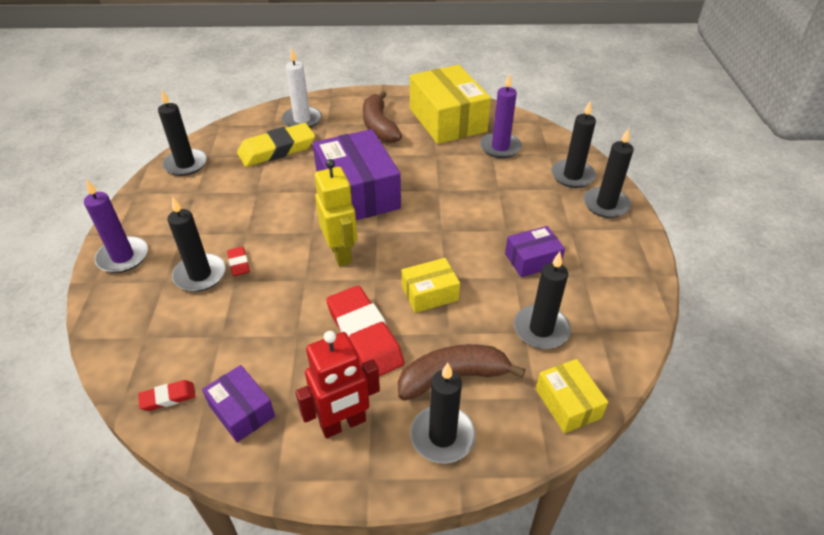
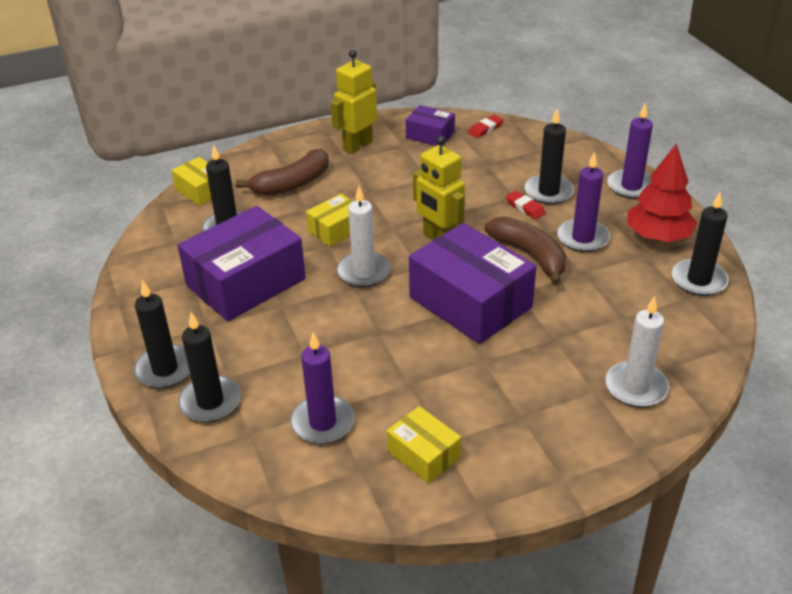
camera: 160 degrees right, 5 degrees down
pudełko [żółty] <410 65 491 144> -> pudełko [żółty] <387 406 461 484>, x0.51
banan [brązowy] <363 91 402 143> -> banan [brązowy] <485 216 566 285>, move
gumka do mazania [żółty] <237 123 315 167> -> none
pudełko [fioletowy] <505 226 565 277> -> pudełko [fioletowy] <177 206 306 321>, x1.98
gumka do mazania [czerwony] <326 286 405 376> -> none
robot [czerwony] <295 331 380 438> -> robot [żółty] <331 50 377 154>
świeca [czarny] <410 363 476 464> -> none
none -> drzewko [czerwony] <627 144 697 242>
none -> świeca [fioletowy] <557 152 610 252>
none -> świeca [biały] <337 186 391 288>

○ ○ ○ ○ ○

● TASK:
All of the data is to be returned exactly, with no pictures included.

● WRITTEN RESPONSE:
camera: 160 degrees right, 5 degrees down
pudełko [żółty] <410 65 491 144> -> pudełko [żółty] <387 406 461 484>, x0.51
banan [brązowy] <363 91 402 143> -> banan [brązowy] <485 216 566 285>, move
gumka do mazania [żółty] <237 123 315 167> -> none
pudełko [fioletowy] <505 226 565 277> -> pudełko [fioletowy] <177 206 306 321>, x1.98
gumka do mazania [czerwony] <326 286 405 376> -> none
robot [czerwony] <295 331 380 438> -> robot [żółty] <331 50 377 154>
świeca [czarny] <410 363 476 464> -> none
none -> drzewko [czerwony] <627 144 697 242>
none -> świeca [fioletowy] <557 152 610 252>
none -> świeca [biały] <337 186 391 288>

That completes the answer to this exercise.